Object tracking records
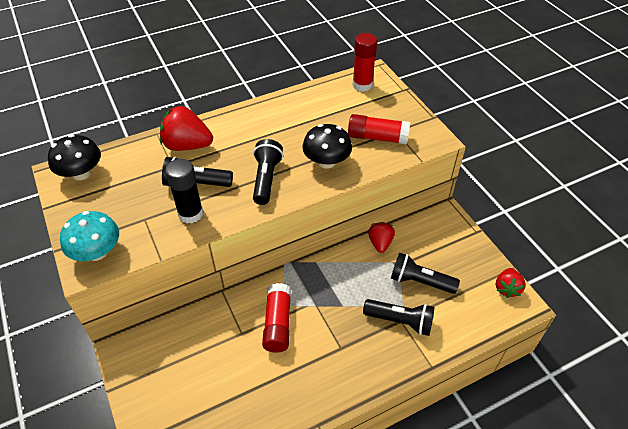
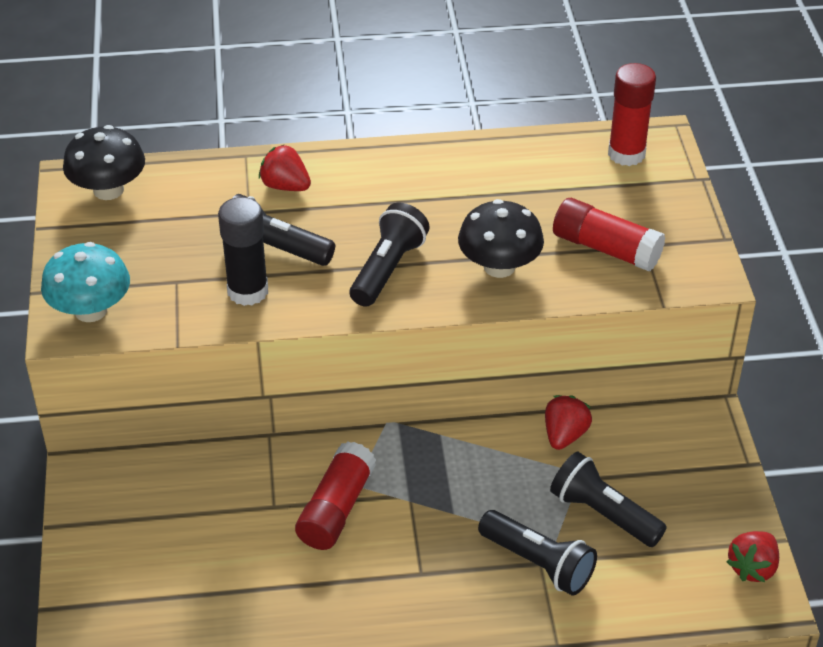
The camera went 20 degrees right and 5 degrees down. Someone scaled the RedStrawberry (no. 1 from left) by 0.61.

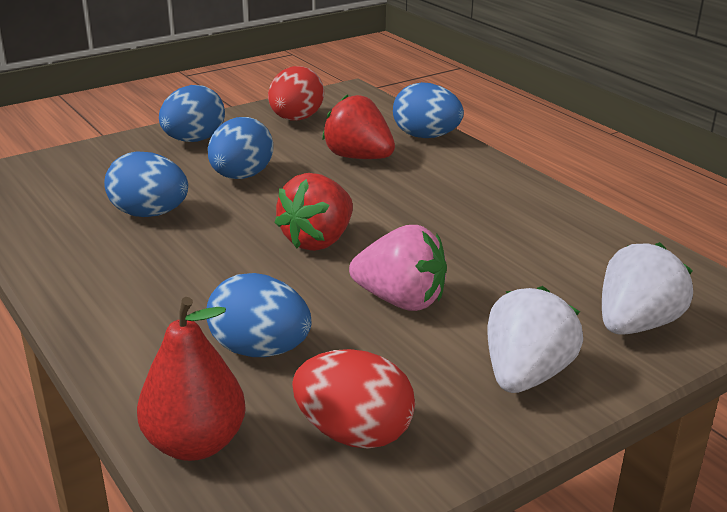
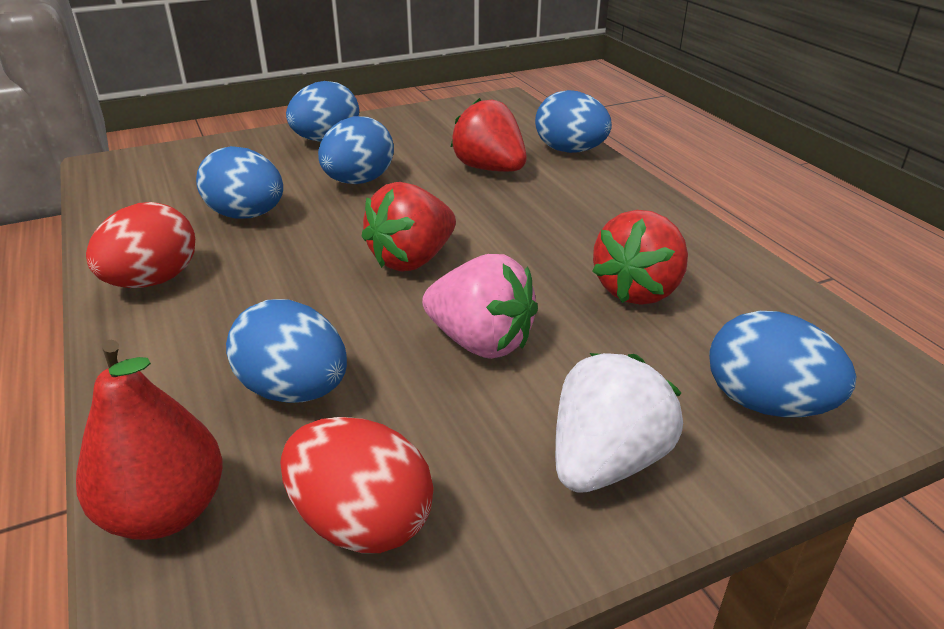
The camera went 10 degrees right and 5 degrees up. Someone put down the RedStrawberry (no. 3 from left). Someone carried the RedEgg (no. 1 from left). Someone swapped the WhiteStrawberry (no. 2 from left) for the BlueEgg (no. 6 from left).

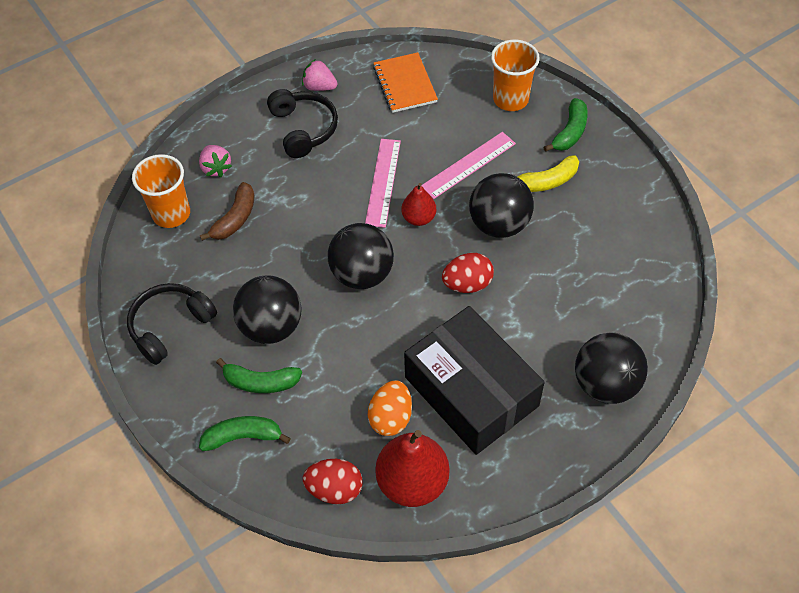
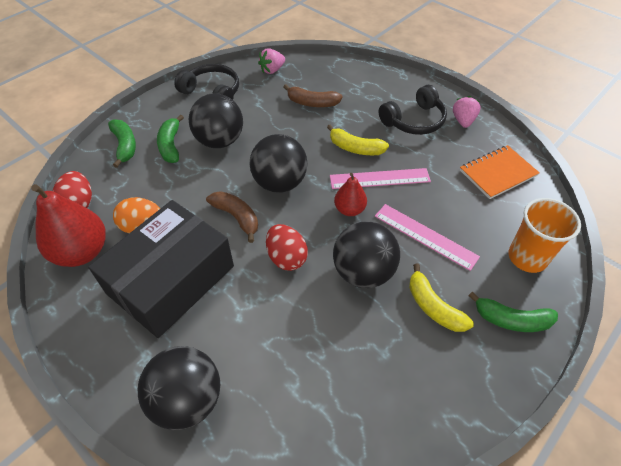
The camera went 75 degrees right and 5 degrees down. Someone took away the OrangeCup (no. 1 from left). Someone put down the BrownBanana (no. 1 from left). Someone put down the YellowBanana (no. 1 from left). Someone carried the PinkStrawberry (no. 1 from left).

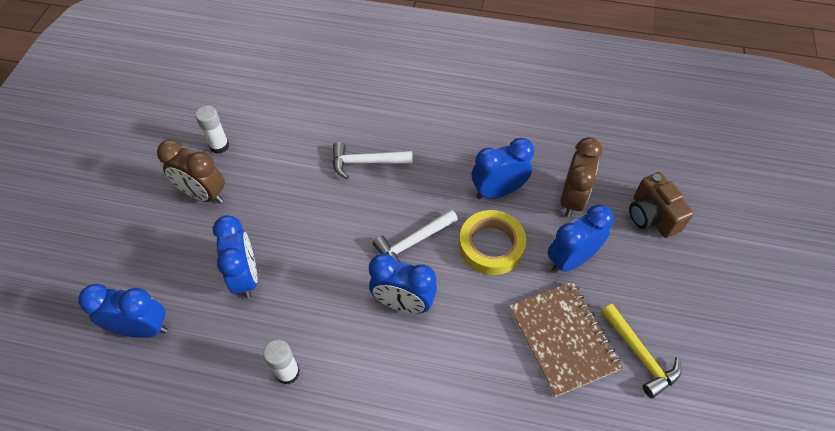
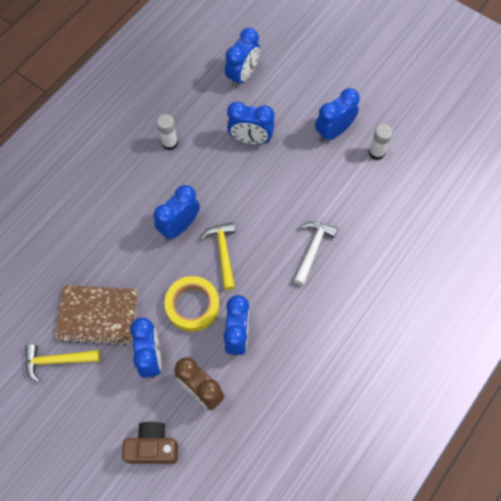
The camera went 115 degrees right and 10 degrees up. Someone repainted the BrownClock (no. 1 from left), which became the BlueClock (no. 6 from left). Someone repainted the WhiteHammer (no. 2 from left), which became the YellowHammer (no. 2 from left).

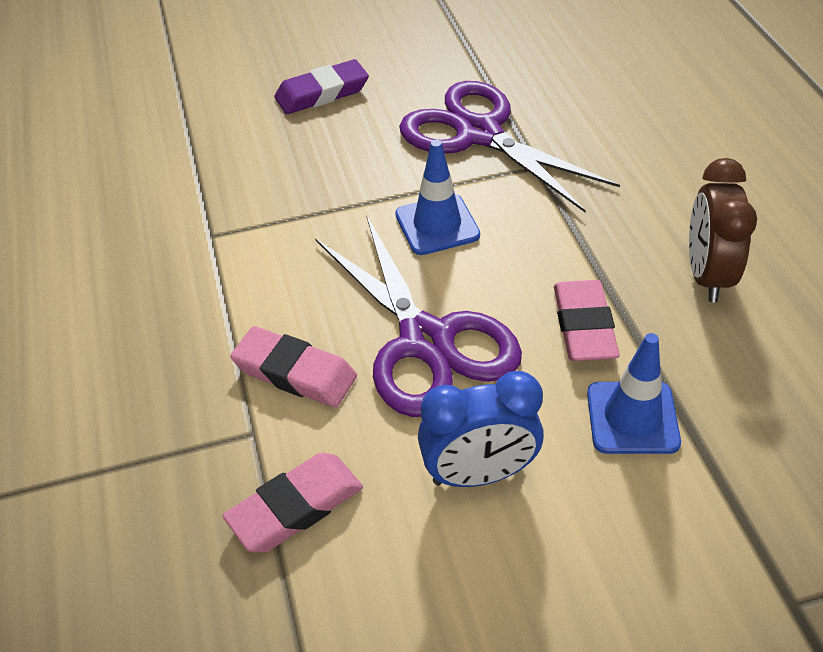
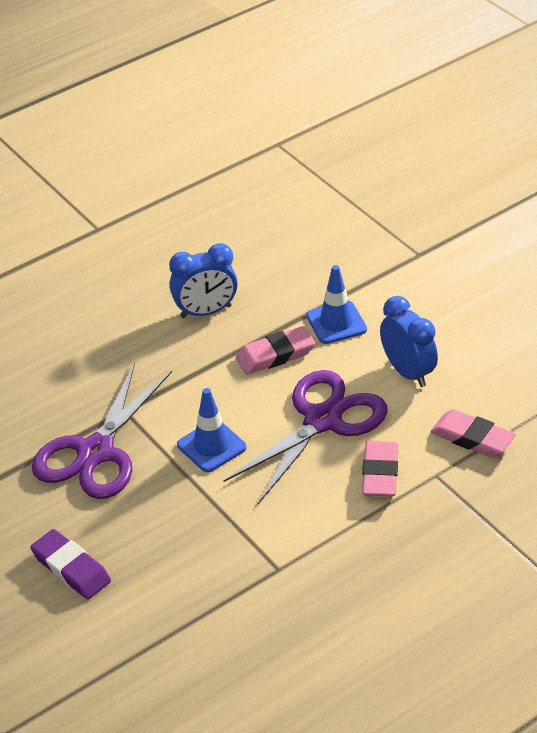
The camera went 110 degrees left and 5 degrees down. Someone repainted the BrownClock, which became the BlueClock (no. 1 from left).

About this task
Make an exact copy of every entry above, minus the images.

Solution
The camera went 20 degrees right and 5 degrees down. Someone scaled the RedStrawberry (no. 1 from left) by 0.61.

The camera went 10 degrees right and 5 degrees up. Someone put down the RedStrawberry (no. 3 from left). Someone carried the RedEgg (no. 1 from left). Someone swapped the WhiteStrawberry (no. 2 from left) for the BlueEgg (no. 6 from left).

The camera went 75 degrees right and 5 degrees down. Someone took away the OrangeCup (no. 1 from left). Someone put down the BrownBanana (no. 1 from left). Someone put down the YellowBanana (no. 1 from left). Someone carried the PinkStrawberry (no. 1 from left).

The camera went 115 degrees right and 10 degrees up. Someone repainted the BrownClock (no. 1 from left), which became the BlueClock (no. 6 from left). Someone repainted the WhiteHammer (no. 2 from left), which became the YellowHammer (no. 2 from left).

The camera went 110 degrees left and 5 degrees down. Someone repainted the BrownClock, which became the BlueClock (no. 1 from left).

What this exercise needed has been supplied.